[Supplied entries]:
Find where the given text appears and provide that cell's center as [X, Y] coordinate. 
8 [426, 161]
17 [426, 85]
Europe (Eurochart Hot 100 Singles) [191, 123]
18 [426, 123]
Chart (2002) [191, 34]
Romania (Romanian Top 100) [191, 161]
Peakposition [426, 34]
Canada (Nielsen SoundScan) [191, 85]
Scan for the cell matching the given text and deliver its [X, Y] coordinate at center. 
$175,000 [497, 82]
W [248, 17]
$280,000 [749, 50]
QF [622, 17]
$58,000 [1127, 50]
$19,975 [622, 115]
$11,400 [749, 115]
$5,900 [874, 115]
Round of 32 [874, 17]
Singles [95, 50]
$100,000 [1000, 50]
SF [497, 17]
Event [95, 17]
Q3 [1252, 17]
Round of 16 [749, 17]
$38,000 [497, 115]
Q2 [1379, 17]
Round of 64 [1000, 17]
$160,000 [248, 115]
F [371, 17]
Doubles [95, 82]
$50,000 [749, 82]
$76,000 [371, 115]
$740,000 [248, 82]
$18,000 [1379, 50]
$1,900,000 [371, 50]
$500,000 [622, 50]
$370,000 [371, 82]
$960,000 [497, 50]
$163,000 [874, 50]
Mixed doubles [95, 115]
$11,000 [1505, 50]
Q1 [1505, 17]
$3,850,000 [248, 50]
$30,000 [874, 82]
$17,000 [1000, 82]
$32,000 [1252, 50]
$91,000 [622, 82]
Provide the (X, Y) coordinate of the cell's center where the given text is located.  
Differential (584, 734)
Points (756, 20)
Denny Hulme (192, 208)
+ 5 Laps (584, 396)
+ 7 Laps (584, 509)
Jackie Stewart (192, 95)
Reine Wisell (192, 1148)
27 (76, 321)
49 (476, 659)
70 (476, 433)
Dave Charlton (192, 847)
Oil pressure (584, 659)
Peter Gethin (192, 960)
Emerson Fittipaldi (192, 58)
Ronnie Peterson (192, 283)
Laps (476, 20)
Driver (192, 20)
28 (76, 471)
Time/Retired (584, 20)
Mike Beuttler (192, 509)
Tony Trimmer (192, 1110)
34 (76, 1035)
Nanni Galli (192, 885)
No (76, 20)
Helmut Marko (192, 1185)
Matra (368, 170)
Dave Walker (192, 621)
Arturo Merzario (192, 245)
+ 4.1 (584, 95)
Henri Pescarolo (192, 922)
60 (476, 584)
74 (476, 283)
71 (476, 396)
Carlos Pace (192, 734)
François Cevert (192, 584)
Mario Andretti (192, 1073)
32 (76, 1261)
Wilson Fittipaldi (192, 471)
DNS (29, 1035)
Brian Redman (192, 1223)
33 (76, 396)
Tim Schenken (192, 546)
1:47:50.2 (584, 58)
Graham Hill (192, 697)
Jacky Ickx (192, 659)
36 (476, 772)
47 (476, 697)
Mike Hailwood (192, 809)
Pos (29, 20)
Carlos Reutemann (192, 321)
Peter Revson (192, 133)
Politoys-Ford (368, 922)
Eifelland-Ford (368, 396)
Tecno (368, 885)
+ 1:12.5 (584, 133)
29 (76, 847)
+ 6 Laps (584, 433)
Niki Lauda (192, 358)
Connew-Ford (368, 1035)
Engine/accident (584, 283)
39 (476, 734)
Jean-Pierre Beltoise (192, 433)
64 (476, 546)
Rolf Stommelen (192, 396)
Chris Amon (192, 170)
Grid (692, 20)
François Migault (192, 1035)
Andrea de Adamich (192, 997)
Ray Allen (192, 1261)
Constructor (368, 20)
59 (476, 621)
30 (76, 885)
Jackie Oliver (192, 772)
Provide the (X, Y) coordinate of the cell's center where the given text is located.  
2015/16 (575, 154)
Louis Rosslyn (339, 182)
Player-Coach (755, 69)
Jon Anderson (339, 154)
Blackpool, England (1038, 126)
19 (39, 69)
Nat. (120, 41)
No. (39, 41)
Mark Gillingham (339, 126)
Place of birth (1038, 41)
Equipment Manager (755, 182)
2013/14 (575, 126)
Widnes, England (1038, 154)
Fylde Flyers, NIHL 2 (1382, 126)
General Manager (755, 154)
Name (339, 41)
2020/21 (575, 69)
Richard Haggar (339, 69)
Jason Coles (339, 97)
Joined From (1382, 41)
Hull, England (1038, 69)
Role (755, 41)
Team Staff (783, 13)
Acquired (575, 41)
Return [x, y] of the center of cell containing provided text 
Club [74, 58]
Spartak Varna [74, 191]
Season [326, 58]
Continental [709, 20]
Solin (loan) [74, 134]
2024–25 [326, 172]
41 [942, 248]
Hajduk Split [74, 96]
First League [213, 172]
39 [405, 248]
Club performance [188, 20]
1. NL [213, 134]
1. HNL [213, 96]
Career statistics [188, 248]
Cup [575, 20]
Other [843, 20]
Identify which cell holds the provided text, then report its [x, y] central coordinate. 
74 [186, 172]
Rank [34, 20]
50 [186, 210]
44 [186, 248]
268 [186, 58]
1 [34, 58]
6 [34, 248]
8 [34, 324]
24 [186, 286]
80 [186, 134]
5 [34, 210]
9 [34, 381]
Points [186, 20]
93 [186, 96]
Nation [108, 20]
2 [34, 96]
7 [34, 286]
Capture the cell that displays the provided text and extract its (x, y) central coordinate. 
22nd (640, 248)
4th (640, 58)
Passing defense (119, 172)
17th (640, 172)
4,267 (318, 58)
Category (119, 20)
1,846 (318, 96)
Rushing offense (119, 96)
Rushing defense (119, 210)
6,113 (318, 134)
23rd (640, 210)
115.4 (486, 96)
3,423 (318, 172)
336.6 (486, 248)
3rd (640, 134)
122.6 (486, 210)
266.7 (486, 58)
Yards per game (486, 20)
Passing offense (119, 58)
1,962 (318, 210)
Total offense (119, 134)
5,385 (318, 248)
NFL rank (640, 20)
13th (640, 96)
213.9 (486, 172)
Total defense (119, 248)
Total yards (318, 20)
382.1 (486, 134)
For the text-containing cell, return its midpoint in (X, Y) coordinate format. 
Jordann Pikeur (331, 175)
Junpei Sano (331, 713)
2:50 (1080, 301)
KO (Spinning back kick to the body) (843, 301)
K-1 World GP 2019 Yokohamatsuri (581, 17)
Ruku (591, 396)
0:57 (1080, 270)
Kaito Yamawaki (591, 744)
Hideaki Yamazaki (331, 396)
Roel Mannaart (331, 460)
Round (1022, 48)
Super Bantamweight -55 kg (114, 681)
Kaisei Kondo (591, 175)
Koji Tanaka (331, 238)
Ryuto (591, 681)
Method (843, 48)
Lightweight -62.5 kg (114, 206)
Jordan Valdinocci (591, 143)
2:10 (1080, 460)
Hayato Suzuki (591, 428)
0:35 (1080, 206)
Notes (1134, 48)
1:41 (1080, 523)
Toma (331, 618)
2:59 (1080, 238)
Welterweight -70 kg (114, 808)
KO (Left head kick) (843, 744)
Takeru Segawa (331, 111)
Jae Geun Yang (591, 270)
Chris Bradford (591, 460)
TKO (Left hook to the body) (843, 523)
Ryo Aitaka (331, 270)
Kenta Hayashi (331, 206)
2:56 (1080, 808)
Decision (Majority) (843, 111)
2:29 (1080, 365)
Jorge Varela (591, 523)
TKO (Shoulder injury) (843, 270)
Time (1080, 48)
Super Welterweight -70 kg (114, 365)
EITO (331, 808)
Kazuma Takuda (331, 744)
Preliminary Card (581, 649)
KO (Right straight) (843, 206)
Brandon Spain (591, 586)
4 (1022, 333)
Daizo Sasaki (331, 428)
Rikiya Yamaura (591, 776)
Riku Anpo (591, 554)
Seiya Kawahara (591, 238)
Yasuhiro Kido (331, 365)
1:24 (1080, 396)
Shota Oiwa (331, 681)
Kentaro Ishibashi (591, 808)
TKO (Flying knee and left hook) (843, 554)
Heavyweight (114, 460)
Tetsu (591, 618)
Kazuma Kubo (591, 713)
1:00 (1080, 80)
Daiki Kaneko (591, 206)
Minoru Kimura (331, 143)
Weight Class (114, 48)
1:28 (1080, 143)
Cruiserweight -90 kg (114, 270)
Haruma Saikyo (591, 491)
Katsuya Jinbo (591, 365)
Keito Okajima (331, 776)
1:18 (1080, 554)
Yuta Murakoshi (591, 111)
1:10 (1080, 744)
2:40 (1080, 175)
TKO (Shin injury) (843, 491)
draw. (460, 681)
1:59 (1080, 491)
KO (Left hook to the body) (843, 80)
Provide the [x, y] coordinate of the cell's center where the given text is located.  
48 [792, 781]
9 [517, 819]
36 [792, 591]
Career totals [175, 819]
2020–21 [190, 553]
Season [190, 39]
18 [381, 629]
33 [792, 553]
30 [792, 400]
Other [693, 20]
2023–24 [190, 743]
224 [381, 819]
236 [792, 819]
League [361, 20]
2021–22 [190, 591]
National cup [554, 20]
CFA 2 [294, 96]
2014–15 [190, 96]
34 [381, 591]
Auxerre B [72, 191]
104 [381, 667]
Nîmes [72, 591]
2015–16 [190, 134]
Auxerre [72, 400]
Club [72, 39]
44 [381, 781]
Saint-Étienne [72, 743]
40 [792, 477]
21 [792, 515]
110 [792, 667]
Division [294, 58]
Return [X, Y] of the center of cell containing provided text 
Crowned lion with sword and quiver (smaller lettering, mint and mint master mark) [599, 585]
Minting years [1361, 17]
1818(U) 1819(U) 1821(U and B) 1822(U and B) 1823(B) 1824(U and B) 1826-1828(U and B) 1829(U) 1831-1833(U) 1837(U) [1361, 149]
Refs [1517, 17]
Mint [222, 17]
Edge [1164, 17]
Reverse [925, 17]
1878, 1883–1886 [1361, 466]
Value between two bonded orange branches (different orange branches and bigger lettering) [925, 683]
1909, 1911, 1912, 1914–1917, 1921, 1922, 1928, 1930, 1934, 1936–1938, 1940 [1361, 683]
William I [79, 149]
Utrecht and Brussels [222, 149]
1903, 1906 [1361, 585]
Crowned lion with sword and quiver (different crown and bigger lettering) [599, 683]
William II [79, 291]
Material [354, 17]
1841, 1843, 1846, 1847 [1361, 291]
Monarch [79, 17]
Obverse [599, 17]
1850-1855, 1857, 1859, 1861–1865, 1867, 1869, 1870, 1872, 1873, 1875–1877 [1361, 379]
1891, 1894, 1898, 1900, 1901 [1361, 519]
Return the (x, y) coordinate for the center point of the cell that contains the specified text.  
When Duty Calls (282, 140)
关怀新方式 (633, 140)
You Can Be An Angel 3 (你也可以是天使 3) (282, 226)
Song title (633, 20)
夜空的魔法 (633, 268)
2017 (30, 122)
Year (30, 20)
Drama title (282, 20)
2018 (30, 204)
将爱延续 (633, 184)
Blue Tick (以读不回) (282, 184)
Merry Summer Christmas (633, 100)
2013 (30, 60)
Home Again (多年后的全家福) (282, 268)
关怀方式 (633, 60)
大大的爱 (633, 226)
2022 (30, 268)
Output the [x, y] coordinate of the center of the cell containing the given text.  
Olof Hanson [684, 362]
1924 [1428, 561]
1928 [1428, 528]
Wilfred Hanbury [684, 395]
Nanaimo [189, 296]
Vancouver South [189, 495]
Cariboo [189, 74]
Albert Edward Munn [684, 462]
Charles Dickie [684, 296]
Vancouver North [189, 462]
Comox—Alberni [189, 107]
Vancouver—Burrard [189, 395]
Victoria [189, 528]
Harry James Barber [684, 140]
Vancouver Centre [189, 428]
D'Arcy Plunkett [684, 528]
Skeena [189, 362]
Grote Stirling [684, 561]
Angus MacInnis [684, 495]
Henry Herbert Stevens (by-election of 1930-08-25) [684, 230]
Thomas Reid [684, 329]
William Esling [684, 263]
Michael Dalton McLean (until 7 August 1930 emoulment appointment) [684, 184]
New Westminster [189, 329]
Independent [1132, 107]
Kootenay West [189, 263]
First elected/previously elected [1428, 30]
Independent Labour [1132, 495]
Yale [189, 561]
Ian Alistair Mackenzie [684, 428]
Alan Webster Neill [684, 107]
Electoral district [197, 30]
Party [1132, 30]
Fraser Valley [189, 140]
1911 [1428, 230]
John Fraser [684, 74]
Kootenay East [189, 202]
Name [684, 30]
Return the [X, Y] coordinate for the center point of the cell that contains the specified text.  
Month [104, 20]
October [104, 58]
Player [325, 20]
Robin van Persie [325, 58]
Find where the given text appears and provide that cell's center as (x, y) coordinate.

[Your task]:
Rewrite the data from its first line through the line containing "1:12.5 (584, 133)", both included, replacing "Round" with "Stage" and leaving everything else unchanged. Return only those lines.

[Result of the exercise]:
Find where the given text appears and provide that cell's center as [X, Y] coordinate. 
8 [426, 161]
17 [426, 85]
Europe (Eurochart Hot 100 Singles) [191, 123]
18 [426, 123]
Chart (2002) [191, 34]
Romania (Romanian Top 100) [191, 161]
Peakposition [426, 34]
Canada (Nielsen SoundScan) [191, 85]
Scan for the cell matching the given text and deliver its [X, Y] coordinate at center. 
$175,000 [497, 82]
W [248, 17]
$280,000 [749, 50]
QF [622, 17]
$58,000 [1127, 50]
$19,975 [622, 115]
$11,400 [749, 115]
$5,900 [874, 115]
Stage of 32 [874, 17]
Singles [95, 50]
$100,000 [1000, 50]
SF [497, 17]
Event [95, 17]
Q3 [1252, 17]
Stage of 16 [749, 17]
$38,000 [497, 115]
Q2 [1379, 17]
Stage of 64 [1000, 17]
$160,000 [248, 115]
F [371, 17]
Doubles [95, 82]
$50,000 [749, 82]
$76,000 [371, 115]
$740,000 [248, 82]
$18,000 [1379, 50]
$1,900,000 [371, 50]
$500,000 [622, 50]
$370,000 [371, 82]
$960,000 [497, 50]
$163,000 [874, 50]
Mixed doubles [95, 115]
$11,000 [1505, 50]
Q1 [1505, 17]
$3,850,000 [248, 50]
$30,000 [874, 82]
$17,000 [1000, 82]
$32,000 [1252, 50]
$91,000 [622, 82]
Provide the (X, Y) coordinate of the cell's center where the given text is located.  
Differential (584, 734)
Points (756, 20)
Denny Hulme (192, 208)
+ 5 Laps (584, 396)
+ 7 Laps (584, 509)
Jackie Stewart (192, 95)
Reine Wisell (192, 1148)
27 (76, 321)
49 (476, 659)
70 (476, 433)
Dave Charlton (192, 847)
Oil pressure (584, 659)
Peter Gethin (192, 960)
Emerson Fittipaldi (192, 58)
Ronnie Peterson (192, 283)
Laps (476, 20)
Driver (192, 20)
28 (76, 471)
Time/Retired (584, 20)
Mike Beuttler (192, 509)
Tony Trimmer (192, 1110)
34 (76, 1035)
Nanni Galli (192, 885)
No (76, 20)
Helmut Marko (192, 1185)
Matra (368, 170)
Dave Walker (192, 621)
Arturo Merzario (192, 245)
+ 4.1 (584, 95)
Henri Pescarolo (192, 922)
60 (476, 584)
74 (476, 283)
71 (476, 396)
Carlos Pace (192, 734)
François Cevert (192, 584)
Mario Andretti (192, 1073)
32 (76, 1261)
Wilson Fittipaldi (192, 471)
DNS (29, 1035)
Brian Redman (192, 1223)
33 (76, 396)
Tim Schenken (192, 546)
1:47:50.2 (584, 58)
Graham Hill (192, 697)
Jacky Ickx (192, 659)
36 (476, 772)
47 (476, 697)
Mike Hailwood (192, 809)
Pos (29, 20)
Carlos Reutemann (192, 321)
Peter Revson (192, 133)
Politoys-Ford (368, 922)
Eifelland-Ford (368, 396)
Tecno (368, 885)
+ 1:12.5 (584, 133)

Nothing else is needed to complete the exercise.